● **Assignment**: Find every line in the records below that contains the word "none", and copy each such line.

● **Source material**:
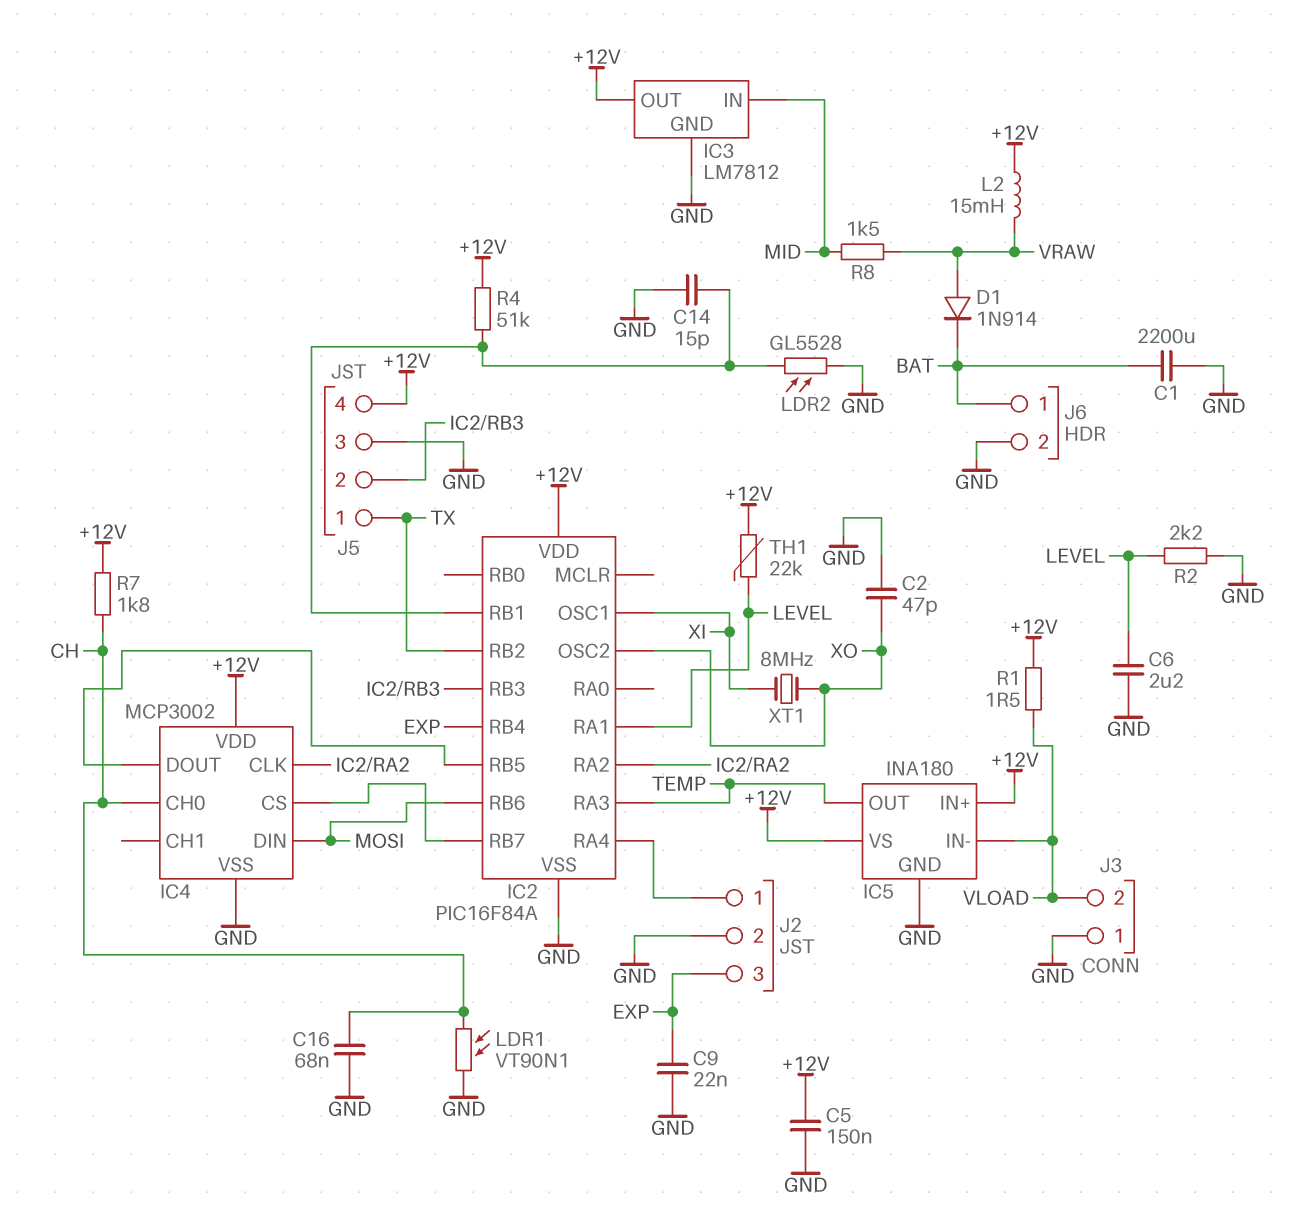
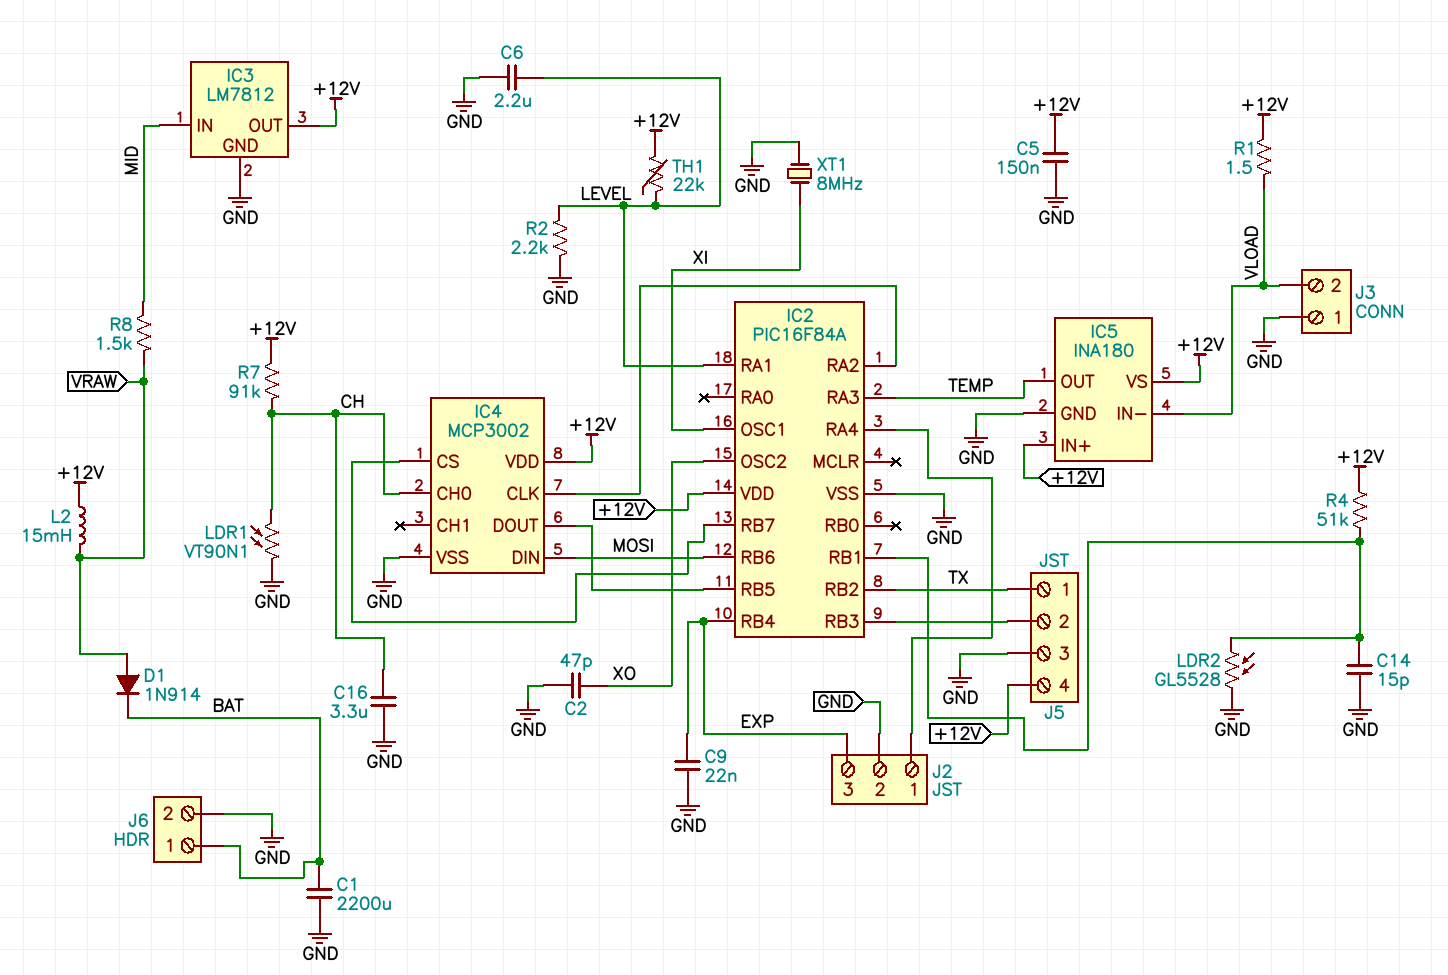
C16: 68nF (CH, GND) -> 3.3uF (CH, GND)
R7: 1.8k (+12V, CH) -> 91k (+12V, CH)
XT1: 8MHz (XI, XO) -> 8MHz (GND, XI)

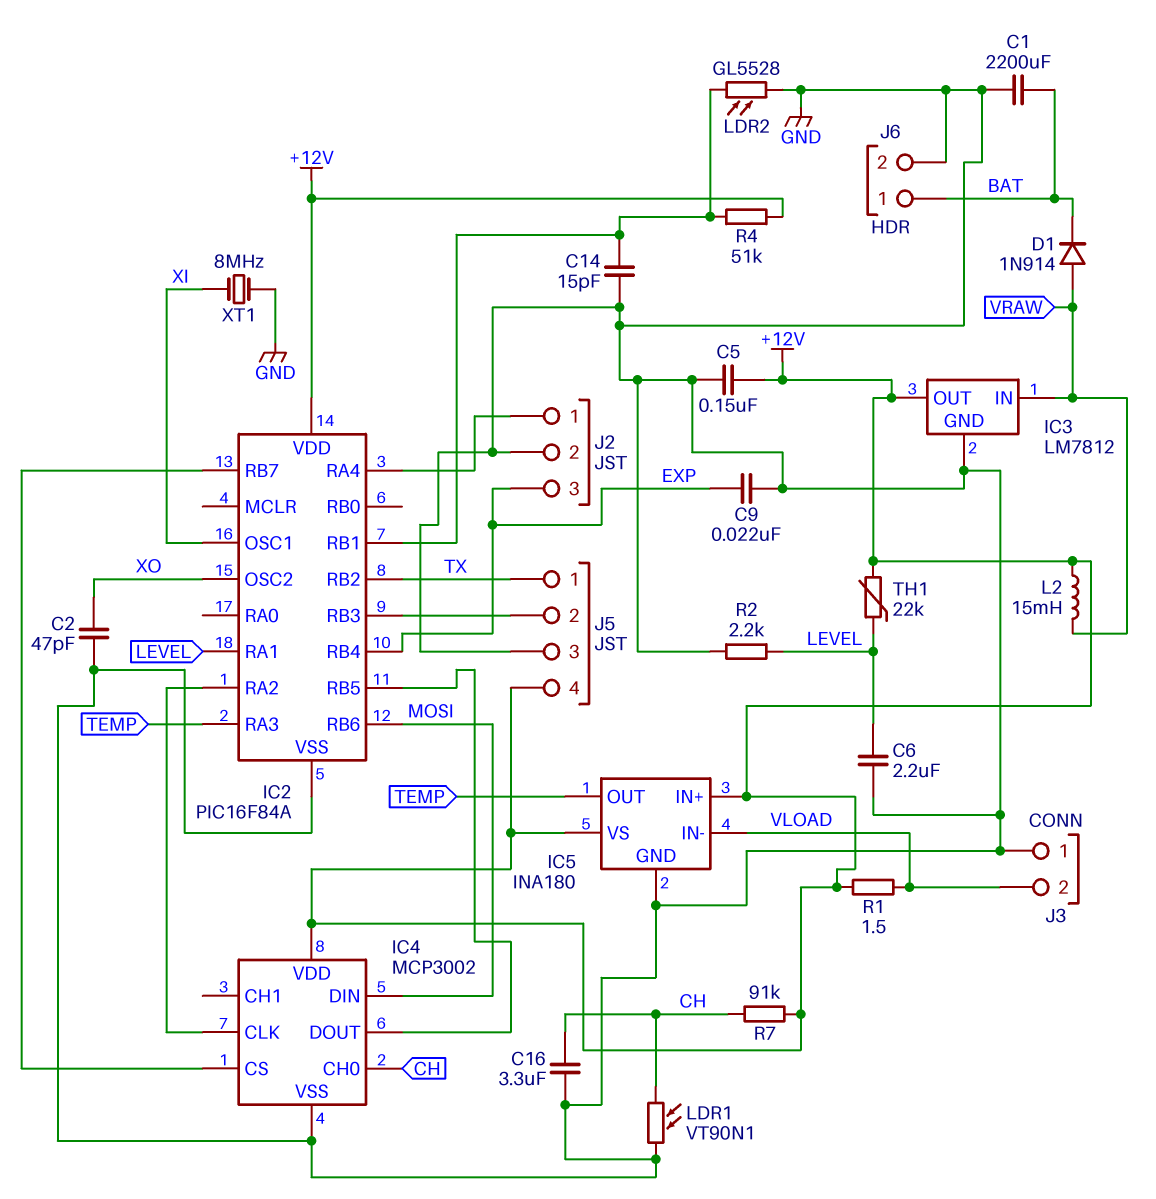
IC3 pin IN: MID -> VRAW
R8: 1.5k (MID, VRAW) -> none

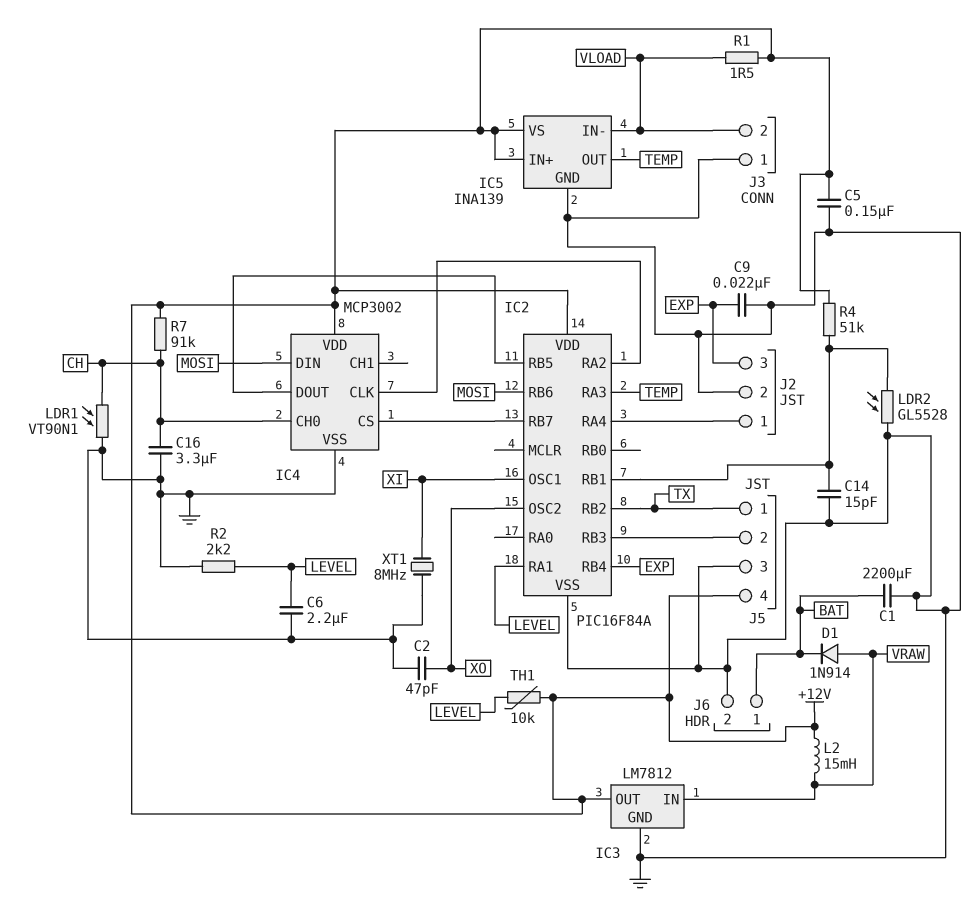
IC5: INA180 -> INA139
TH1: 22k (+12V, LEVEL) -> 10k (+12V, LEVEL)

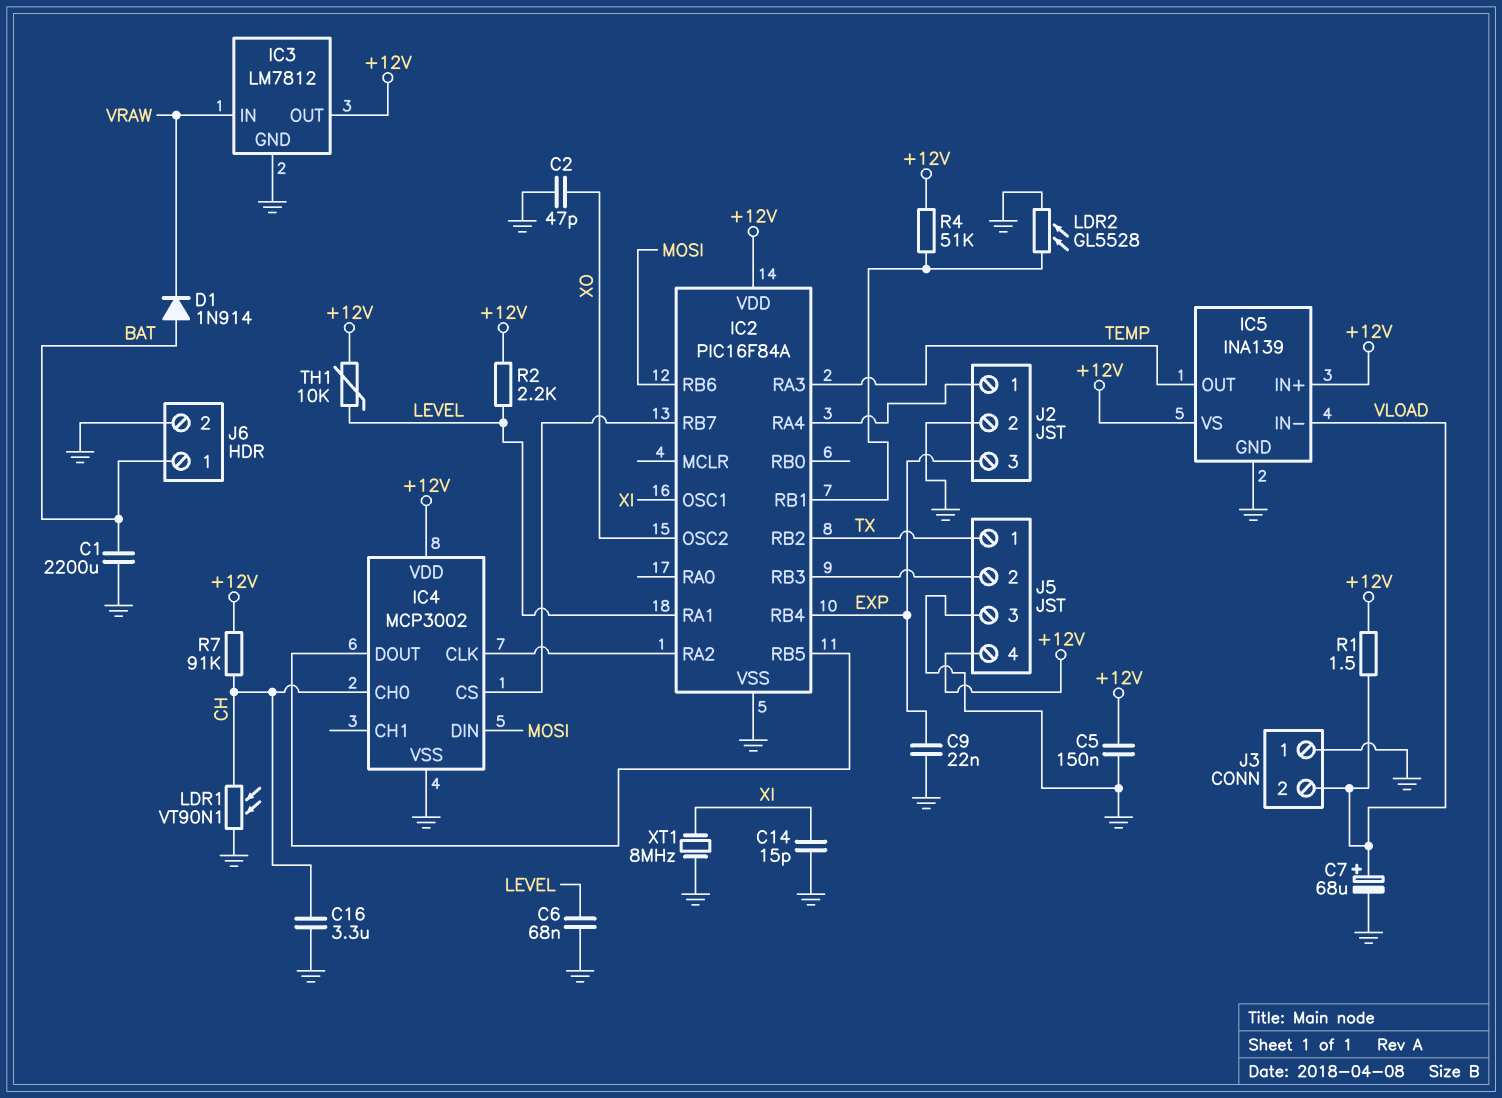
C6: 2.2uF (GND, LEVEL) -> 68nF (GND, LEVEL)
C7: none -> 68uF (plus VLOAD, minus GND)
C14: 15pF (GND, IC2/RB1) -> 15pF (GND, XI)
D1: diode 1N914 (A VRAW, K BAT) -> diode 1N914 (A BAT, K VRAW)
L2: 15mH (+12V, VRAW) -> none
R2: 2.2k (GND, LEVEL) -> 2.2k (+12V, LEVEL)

● **Response to the task**:
R8: 1.5k (MID, VRAW) -> none
C7: none -> 68uF (plus VLOAD, minus GND)
L2: 15mH (+12V, VRAW) -> none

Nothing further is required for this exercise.